** Supplied information follows **

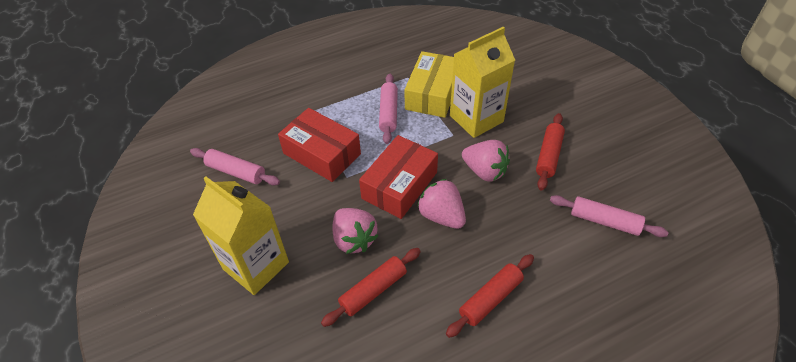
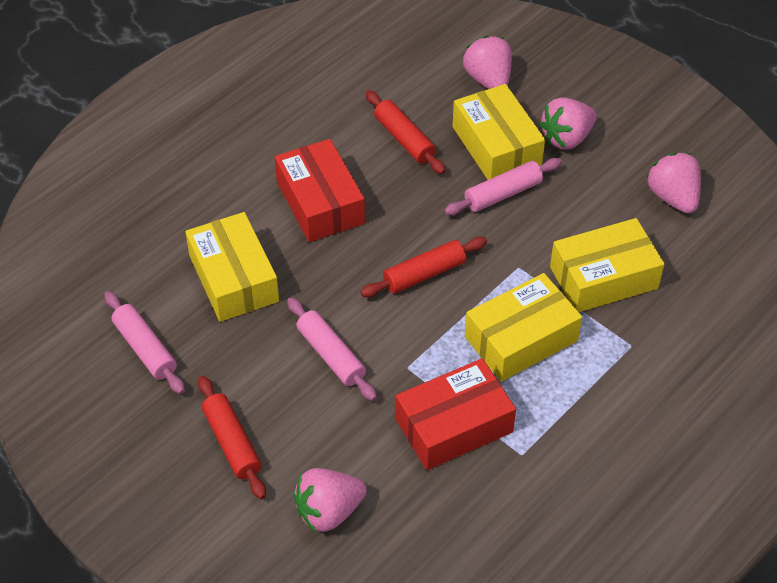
pink strawberry: 3 -> 4
yellow box: 1 -> 4
yellow carton: 2 -> 0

** End of Supplied information **

What this task involves – Could you copy the listing exactly, leaving out any pictures?

Reply to the task –
pink strawberry: 3 -> 4
yellow box: 1 -> 4
yellow carton: 2 -> 0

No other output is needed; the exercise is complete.